§ DATA SUPPLIED
=== Section Start ===
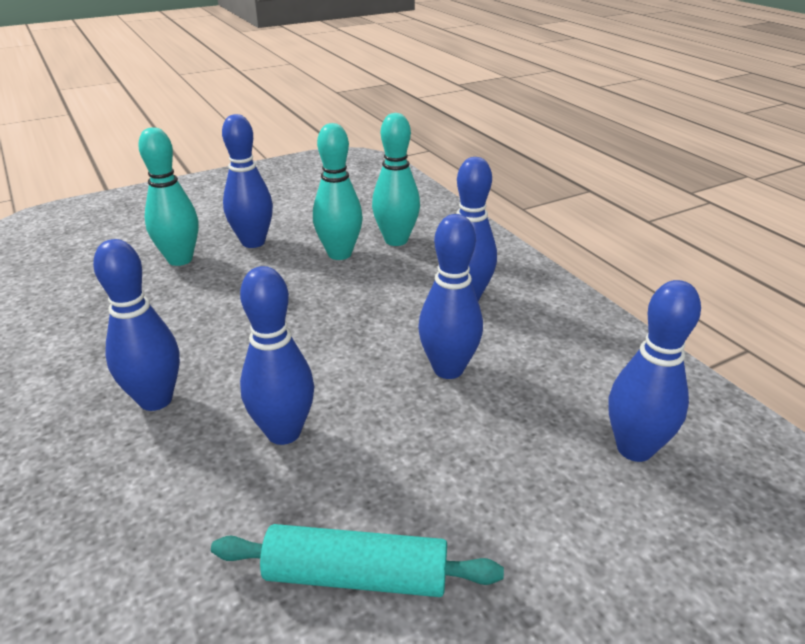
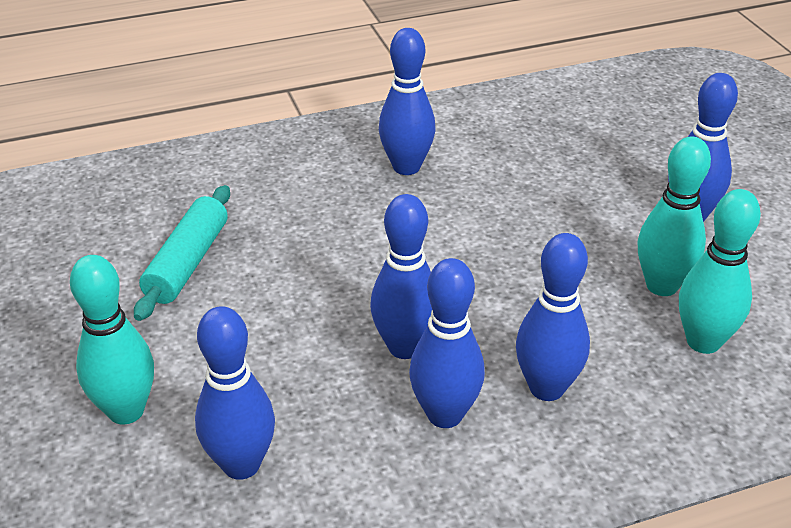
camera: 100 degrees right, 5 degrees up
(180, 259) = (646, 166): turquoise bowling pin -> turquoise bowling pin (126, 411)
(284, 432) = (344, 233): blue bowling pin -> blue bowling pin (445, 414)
=== Section End ===
=== Section Start ===
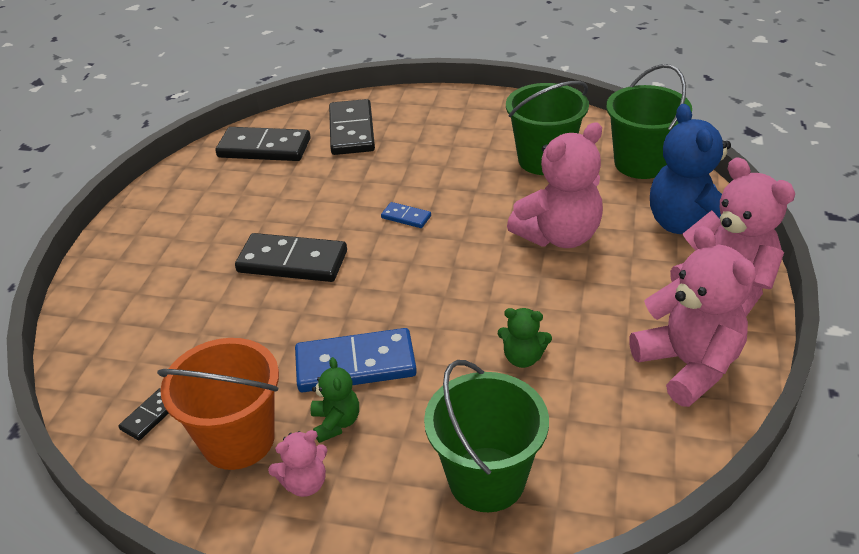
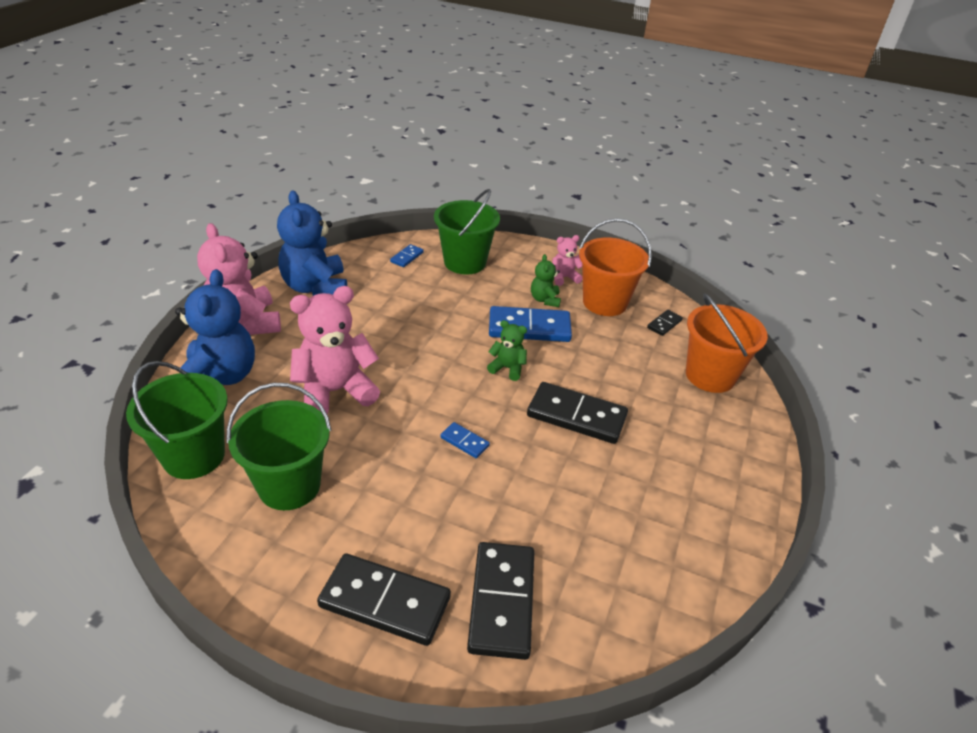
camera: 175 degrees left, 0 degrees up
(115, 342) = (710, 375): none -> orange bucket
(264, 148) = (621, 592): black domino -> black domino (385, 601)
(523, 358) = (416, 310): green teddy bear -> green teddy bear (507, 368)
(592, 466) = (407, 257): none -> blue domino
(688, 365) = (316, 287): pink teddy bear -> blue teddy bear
=== Section End ===
§ WORK ORDER
Starting at the line above that holds "(264, 148) = (621, 592): black" and ending at the line that holds "(688, 365) = (316, 287): pink", transcribe each line exactly and include no other lines.

§ THE ANSWER
(264, 148) = (621, 592): black domino -> black domino (385, 601)
(523, 358) = (416, 310): green teddy bear -> green teddy bear (507, 368)
(592, 466) = (407, 257): none -> blue domino
(688, 365) = (316, 287): pink teddy bear -> blue teddy bear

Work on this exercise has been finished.